EXERCISE INSTRUCTIONS - Restate the listing below word for word, pictures excluded.

INPUT DATA -
▬▬▬▬▬▬

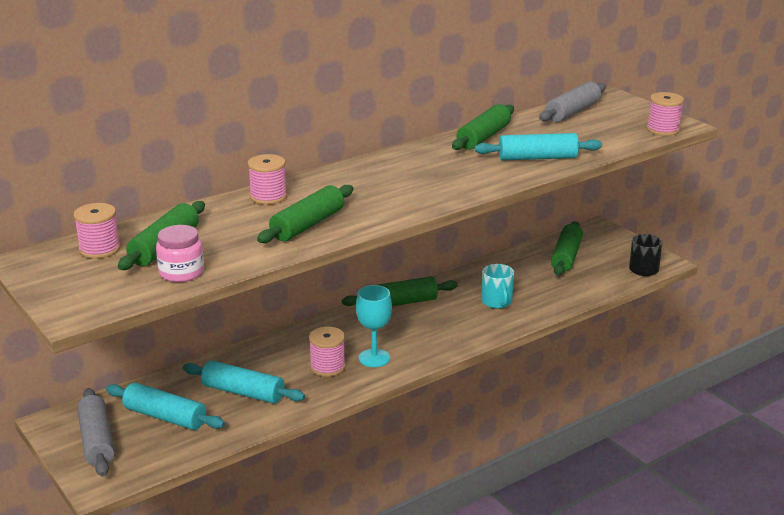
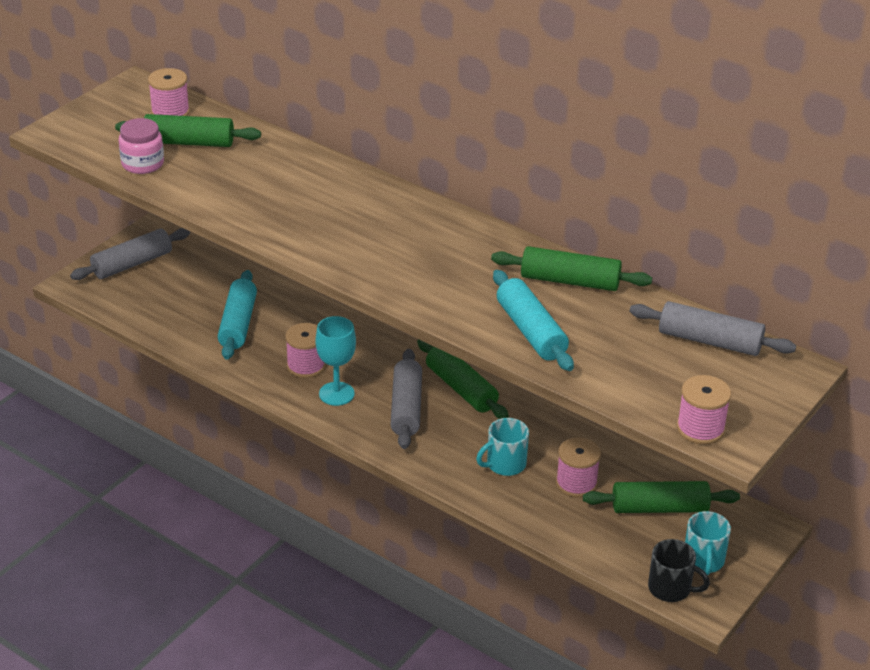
camera: 70 degrees right, 10 degrees up
(165, 417) = (181, 289): turquoise rolling pin -> none
(268, 197) = (322, 171): pink spool -> pink spool (576, 483)
(307, 225) = (268, 208): green rolling pin -> none
(410, 330) = (406, 408): none -> grey rolling pin
(621, 253) = (703, 561): none -> turquoise mug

▬▬▬▬▬▬

SOLUTION -
camera: 70 degrees right, 10 degrees up
(165, 417) = (181, 289): turquoise rolling pin -> none
(268, 197) = (322, 171): pink spool -> pink spool (576, 483)
(307, 225) = (268, 208): green rolling pin -> none
(410, 330) = (406, 408): none -> grey rolling pin
(621, 253) = (703, 561): none -> turquoise mug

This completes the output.